**Exercise details:**
Go through the data below. Pull out every line that has the word "phone".

**Information given:**

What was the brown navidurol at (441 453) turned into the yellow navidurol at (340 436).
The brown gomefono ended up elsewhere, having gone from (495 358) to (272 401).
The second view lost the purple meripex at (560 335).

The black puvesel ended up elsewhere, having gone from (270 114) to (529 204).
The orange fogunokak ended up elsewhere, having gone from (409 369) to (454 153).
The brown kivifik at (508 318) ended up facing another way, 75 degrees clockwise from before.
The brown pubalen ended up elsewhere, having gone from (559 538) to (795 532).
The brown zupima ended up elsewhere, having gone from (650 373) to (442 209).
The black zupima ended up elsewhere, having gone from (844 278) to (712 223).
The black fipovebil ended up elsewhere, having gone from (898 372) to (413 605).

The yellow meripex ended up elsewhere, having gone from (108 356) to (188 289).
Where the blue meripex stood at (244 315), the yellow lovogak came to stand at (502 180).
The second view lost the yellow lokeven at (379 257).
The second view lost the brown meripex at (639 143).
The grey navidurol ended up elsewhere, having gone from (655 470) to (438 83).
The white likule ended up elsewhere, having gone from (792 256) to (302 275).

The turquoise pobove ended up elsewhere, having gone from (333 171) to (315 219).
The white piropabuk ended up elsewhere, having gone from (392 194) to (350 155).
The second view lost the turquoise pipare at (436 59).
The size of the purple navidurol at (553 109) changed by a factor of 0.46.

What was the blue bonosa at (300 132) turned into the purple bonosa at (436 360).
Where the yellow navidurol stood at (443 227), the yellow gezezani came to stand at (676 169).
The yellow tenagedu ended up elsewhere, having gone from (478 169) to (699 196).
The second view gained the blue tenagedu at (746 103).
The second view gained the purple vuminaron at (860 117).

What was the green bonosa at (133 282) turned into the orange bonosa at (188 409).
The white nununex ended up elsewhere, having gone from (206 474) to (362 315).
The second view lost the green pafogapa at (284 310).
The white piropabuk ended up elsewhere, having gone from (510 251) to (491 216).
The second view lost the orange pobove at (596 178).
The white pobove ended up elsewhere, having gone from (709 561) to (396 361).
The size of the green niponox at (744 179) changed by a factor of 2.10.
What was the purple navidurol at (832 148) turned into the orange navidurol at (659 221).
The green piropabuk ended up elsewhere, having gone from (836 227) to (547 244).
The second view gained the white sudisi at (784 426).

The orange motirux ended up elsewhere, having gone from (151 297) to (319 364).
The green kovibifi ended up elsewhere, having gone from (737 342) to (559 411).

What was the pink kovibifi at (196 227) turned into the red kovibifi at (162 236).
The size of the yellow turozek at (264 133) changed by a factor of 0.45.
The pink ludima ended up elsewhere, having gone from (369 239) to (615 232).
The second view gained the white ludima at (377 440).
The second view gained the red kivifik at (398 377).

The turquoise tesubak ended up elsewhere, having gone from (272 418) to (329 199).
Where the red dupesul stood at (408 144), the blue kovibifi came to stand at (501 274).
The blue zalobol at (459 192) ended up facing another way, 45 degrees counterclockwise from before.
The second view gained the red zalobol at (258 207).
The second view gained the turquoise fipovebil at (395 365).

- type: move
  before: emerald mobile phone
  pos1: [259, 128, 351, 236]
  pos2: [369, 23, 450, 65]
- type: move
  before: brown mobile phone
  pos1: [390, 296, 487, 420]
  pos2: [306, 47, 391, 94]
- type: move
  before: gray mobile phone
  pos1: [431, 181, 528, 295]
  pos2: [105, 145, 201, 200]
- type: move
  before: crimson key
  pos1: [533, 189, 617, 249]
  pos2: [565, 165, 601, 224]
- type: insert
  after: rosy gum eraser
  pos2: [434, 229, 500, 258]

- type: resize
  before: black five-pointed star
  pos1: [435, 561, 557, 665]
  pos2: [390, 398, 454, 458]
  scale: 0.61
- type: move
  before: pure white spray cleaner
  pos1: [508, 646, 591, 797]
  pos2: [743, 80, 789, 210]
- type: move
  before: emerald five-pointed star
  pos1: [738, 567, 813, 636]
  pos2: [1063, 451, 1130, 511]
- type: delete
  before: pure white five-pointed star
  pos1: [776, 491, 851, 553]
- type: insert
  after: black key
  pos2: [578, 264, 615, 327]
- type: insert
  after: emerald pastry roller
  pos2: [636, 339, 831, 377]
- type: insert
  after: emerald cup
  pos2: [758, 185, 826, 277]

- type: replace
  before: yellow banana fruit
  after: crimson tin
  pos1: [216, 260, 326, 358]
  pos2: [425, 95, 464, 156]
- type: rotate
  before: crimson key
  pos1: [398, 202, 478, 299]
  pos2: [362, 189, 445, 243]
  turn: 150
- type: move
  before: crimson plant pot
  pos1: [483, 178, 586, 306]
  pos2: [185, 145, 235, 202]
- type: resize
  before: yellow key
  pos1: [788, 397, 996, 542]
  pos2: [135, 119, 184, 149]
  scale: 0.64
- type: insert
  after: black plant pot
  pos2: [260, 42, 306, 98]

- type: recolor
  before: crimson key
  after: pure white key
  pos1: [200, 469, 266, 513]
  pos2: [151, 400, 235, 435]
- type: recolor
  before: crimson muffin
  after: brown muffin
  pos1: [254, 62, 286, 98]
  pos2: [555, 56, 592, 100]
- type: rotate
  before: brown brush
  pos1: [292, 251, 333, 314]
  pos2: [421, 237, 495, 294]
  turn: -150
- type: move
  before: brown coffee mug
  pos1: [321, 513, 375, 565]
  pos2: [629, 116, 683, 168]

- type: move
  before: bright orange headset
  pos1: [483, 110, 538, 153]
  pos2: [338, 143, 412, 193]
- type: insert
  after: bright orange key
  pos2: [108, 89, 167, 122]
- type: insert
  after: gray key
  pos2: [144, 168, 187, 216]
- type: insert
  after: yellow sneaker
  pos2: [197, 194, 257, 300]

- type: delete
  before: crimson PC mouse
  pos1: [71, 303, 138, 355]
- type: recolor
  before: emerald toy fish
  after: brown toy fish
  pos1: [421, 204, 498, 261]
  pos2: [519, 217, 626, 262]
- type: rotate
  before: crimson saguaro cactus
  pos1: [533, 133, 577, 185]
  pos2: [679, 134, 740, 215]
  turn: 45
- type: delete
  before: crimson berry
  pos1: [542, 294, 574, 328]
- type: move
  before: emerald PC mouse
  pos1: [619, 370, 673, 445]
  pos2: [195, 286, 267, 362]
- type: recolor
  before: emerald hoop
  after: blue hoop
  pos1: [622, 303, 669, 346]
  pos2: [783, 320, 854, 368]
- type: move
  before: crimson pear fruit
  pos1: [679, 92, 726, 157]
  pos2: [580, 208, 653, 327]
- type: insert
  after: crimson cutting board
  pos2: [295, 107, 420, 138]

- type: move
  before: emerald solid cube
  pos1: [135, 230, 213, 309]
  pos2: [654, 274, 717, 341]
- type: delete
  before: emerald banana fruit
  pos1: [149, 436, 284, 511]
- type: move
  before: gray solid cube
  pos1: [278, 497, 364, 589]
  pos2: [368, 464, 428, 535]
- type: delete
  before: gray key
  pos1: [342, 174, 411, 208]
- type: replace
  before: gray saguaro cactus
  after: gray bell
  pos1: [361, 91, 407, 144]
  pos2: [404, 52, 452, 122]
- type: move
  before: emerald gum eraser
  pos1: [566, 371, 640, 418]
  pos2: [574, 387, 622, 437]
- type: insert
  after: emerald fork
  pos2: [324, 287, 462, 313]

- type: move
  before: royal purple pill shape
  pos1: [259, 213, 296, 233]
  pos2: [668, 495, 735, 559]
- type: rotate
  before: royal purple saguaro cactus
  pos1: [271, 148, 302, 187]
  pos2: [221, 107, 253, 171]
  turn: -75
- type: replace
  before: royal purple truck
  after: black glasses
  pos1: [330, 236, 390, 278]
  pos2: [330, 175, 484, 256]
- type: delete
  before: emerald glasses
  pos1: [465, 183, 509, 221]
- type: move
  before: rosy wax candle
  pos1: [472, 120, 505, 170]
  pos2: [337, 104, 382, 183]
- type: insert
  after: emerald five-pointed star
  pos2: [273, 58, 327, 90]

**Expected output:**
  before: emerald mobile phone
  before: brown mobile phone
  before: gray mobile phone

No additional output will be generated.